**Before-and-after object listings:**
○ ○ ○ ○

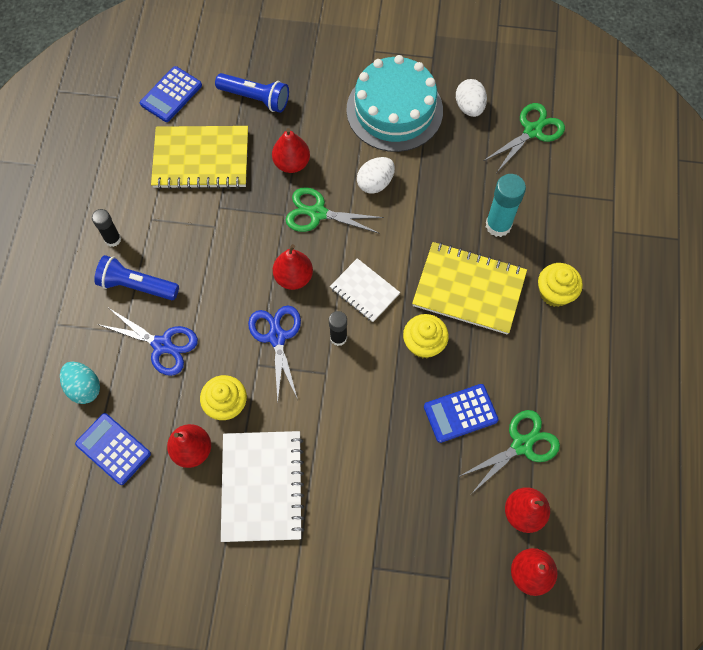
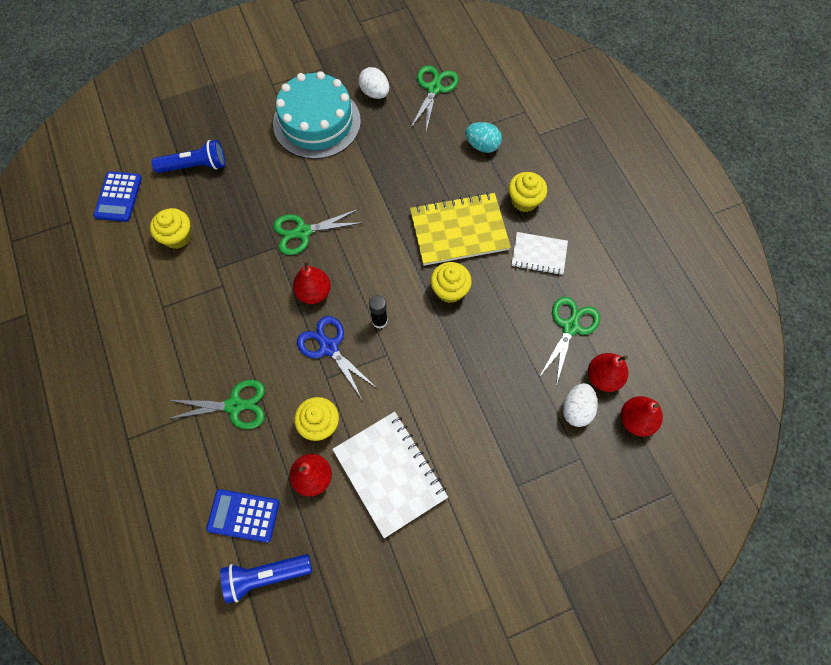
camera: 30 degrees left, 0 degrees up
(84, 387) = (186, 479): turquoise egg -> turquoise egg (482, 146)
(113, 239) = (137, 341): black glue stick -> none
(137, 285) = (182, 368): blue flashlight -> blue flashlight (265, 575)
(162, 345) = (234, 405): blue scissors -> green scissors
(201, 159) = (177, 237): yellow notebook -> yellow cupcake
(291, 163) = (257, 203): red pear -> none
(364, 291) = (378, 274): white notebook -> white notebook (539, 254)
(375, 183) = (335, 185): white egg -> white egg (576, 409)
(460, 413) = (510, 328): blue calculator -> none
(498, 225) = (451, 171): turquoise glue stick -> none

○ ○ ○ ○

Starting from the records above, copy each line where the string "blue" is found.

(137, 285) = (182, 368): blue flashlight -> blue flashlight (265, 575)
(162, 345) = (234, 405): blue scissors -> green scissors
(460, 413) = (510, 328): blue calculator -> none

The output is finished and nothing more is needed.